→ **Data excerpts**
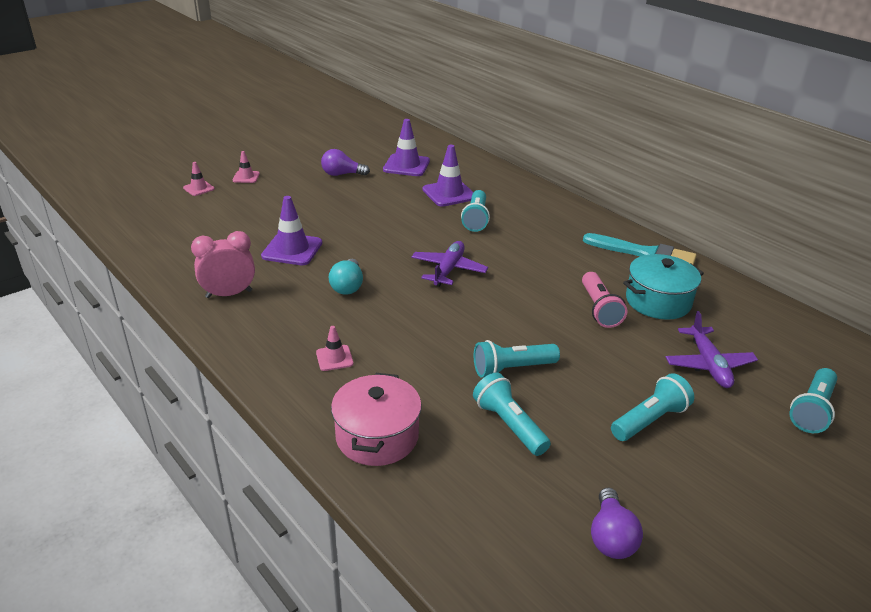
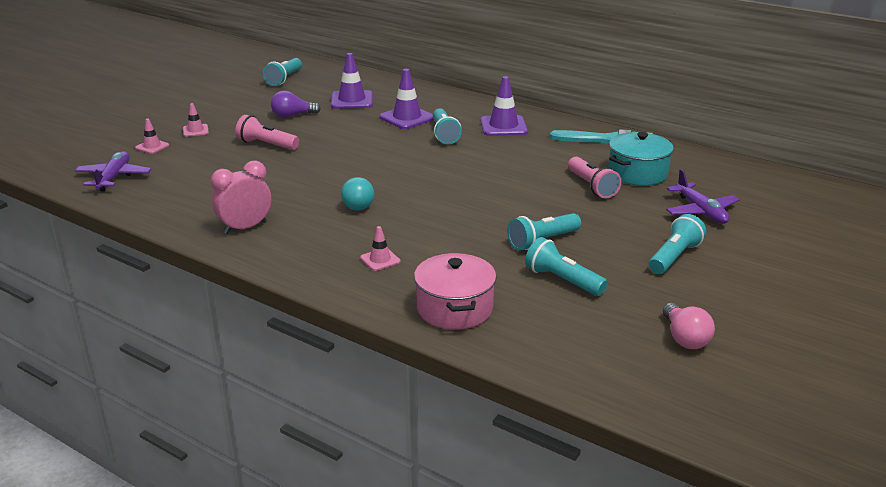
camera: 15 degrees left, 5 degrees down
(292, 249) = (284, 183): purple traffic cone -> purple traffic cone (503, 126)
(300, 203) = (266, 145): none -> pink flashlight
(448, 270) = (443, 177): purple plane -> purple plane (114, 177)
(611, 537) = (684, 338): purple light bulb -> pink light bulb
(812, 410) = (794, 228): turquoise flashlight -> turquoise flashlight (284, 79)

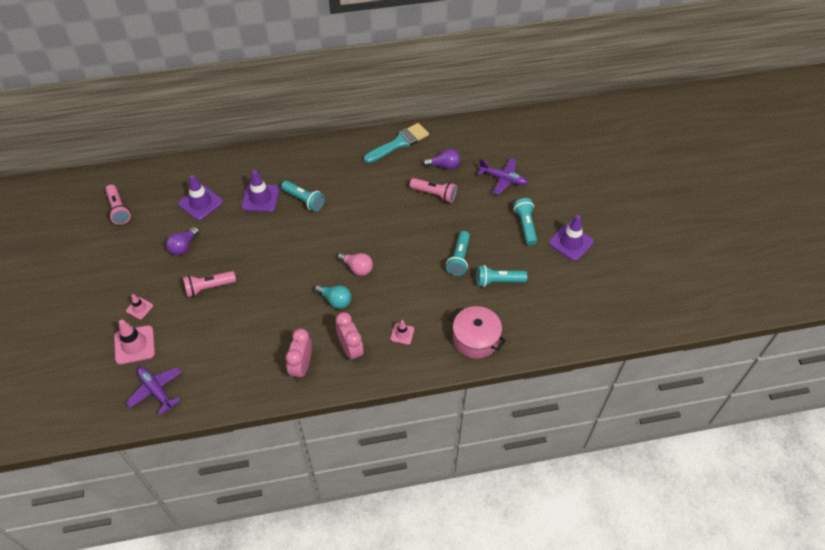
camera: 45 degrees left, 25 degrees up
(152, 147) = (134, 345): pink traffic cone -> pink traffic cone, size x1.82
(284, 79) = (118, 209): turquoise flashlight -> pink flashlight
(309, 242) = (350, 350): none -> pink clock
(503, 126) = (328, 168): purple traffic cone -> purple traffic cone (571, 242)
(637, 173) = (444, 166): turquoise pot -> purple light bulb
(684, 338) = (581, 280): pink light bulb -> pink light bulb (357, 268)

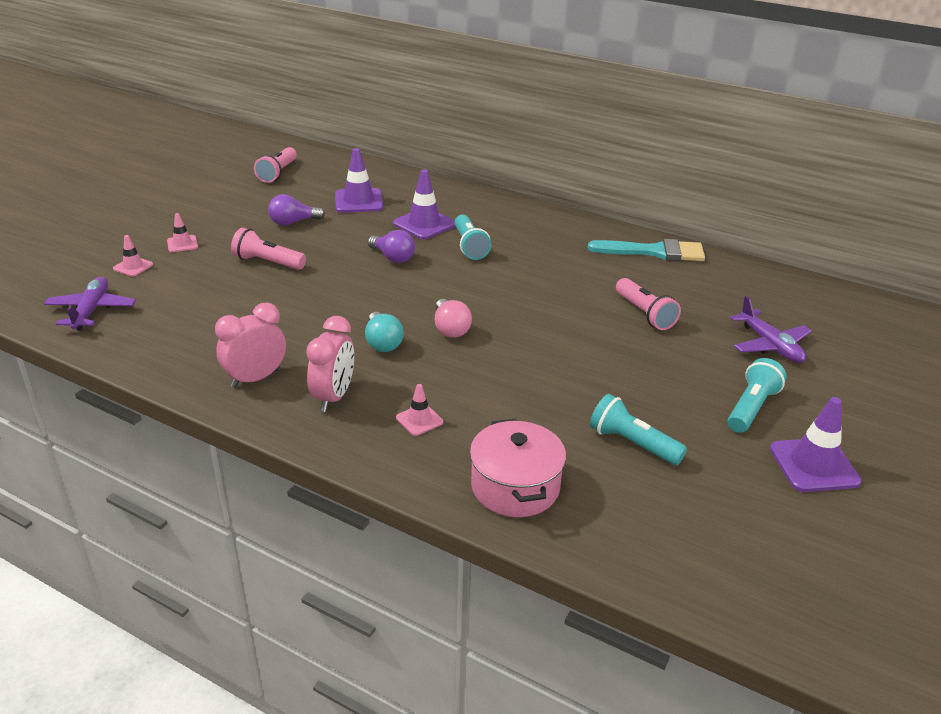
camera: 40 degrees right, 20 degrees down
(134, 345) = (133, 267): pink traffic cone -> pink traffic cone, size x0.55
(444, 166) = (692, 295): purple light bulb -> purple light bulb (393, 257)
(459, 258) = (601, 389): turquoise flashlight -> none

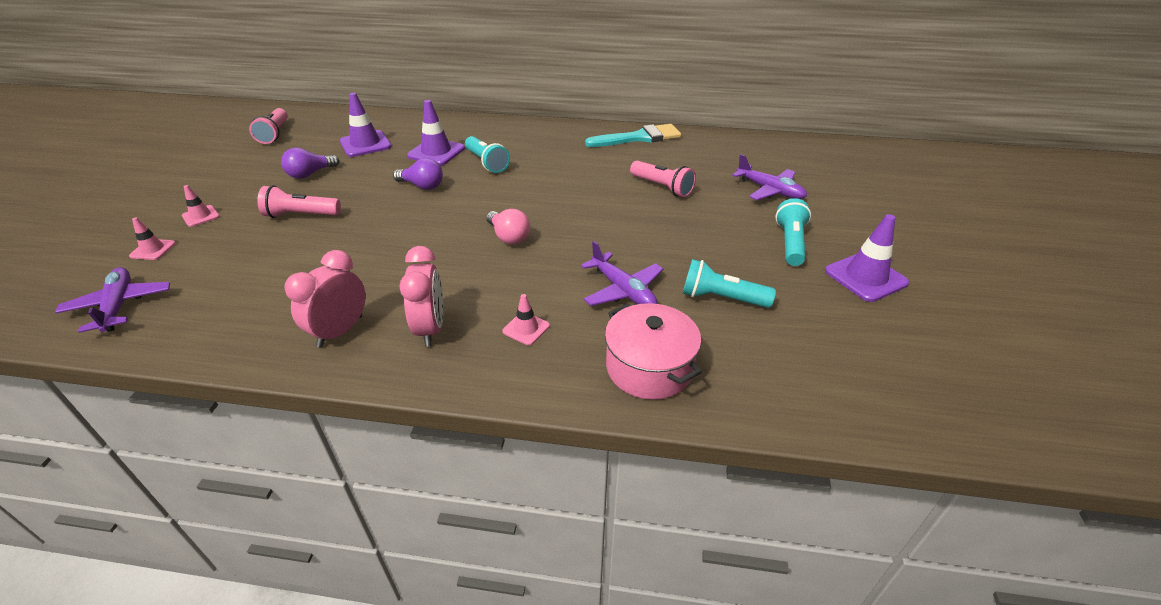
camera: 20 degrees left, 5 degrees up
(382, 343) = (452, 264): turquoise light bulb -> none
(534, 409) = (623, 290): none -> purple plane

→ **Directions for this task**
Would you give the data above again word for word, skipping any images?

→ **Answer area**
camera: 15 degrees left, 5 degrees down
(292, 249) = (284, 183): purple traffic cone -> purple traffic cone (503, 126)
(300, 203) = (266, 145): none -> pink flashlight
(448, 270) = (443, 177): purple plane -> purple plane (114, 177)
(611, 537) = (684, 338): purple light bulb -> pink light bulb
(812, 410) = (794, 228): turquoise flashlight -> turquoise flashlight (284, 79)

camera: 45 degrees left, 25 degrees up
(152, 147) = (134, 345): pink traffic cone -> pink traffic cone, size x1.82
(284, 79) = (118, 209): turquoise flashlight -> pink flashlight
(309, 242) = (350, 350): none -> pink clock
(503, 126) = (328, 168): purple traffic cone -> purple traffic cone (571, 242)
(637, 173) = (444, 166): turquoise pot -> purple light bulb
(684, 338) = (581, 280): pink light bulb -> pink light bulb (357, 268)

camera: 40 degrees right, 20 degrees down
(134, 345) = (133, 267): pink traffic cone -> pink traffic cone, size x0.55
(444, 166) = (692, 295): purple light bulb -> purple light bulb (393, 257)
(459, 258) = (601, 389): turquoise flashlight -> none

camera: 20 degrees left, 5 degrees up
(382, 343) = (452, 264): turquoise light bulb -> none
(534, 409) = (623, 290): none -> purple plane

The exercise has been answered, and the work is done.